§ DATA FOR REVIEW
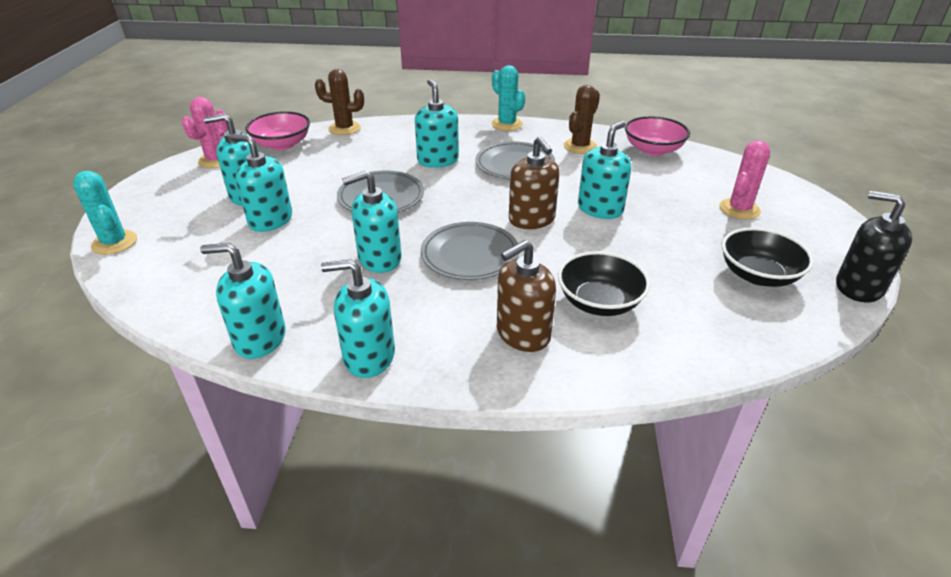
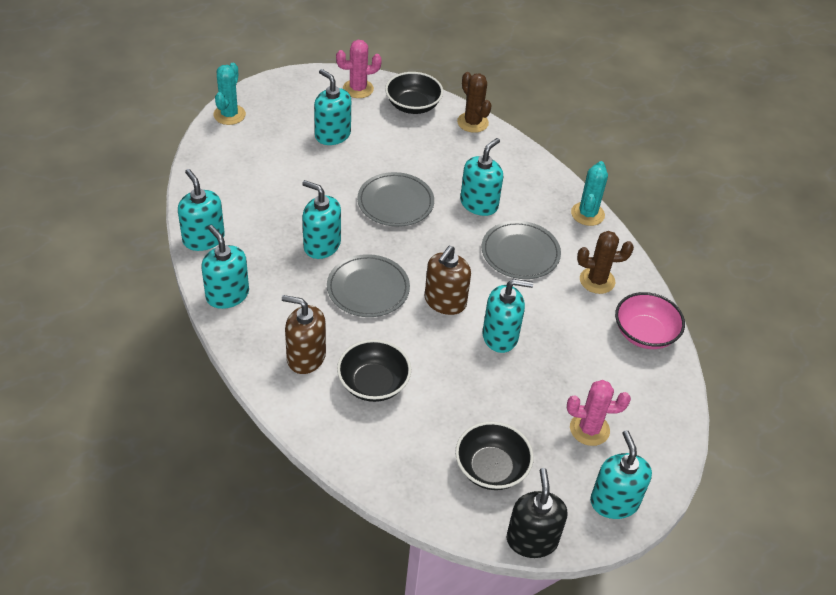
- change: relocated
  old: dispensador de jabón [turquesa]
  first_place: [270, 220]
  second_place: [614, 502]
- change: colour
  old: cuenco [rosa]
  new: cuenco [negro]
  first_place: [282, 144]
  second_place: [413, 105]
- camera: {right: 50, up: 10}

§ TASK TO COMPLETE
Could you write the entries out again exactly, without their pictures?

§ EXERCISE ANSWER
- change: relocated
  old: dispensador de jabón [turquesa]
  first_place: [270, 220]
  second_place: [614, 502]
- change: colour
  old: cuenco [rosa]
  new: cuenco [negro]
  first_place: [282, 144]
  second_place: [413, 105]
- camera: {right: 50, up: 10}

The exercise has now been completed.